▶ **Problem to work on**
Every entry, from the first to the last, should be written out exactly.

Entries taken from a collection
□ □ □

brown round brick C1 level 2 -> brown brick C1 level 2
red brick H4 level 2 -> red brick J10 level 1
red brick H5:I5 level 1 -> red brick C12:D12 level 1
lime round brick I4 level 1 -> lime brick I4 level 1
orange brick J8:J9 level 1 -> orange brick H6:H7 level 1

□ □ □

▶ **Task solution**
brown round brick C1 level 2 -> brown brick C1 level 2
red brick H4 level 2 -> red brick J10 level 1
red brick H5:I5 level 1 -> red brick C12:D12 level 1
lime round brick I4 level 1 -> lime brick I4 level 1
orange brick J8:J9 level 1 -> orange brick H6:H7 level 1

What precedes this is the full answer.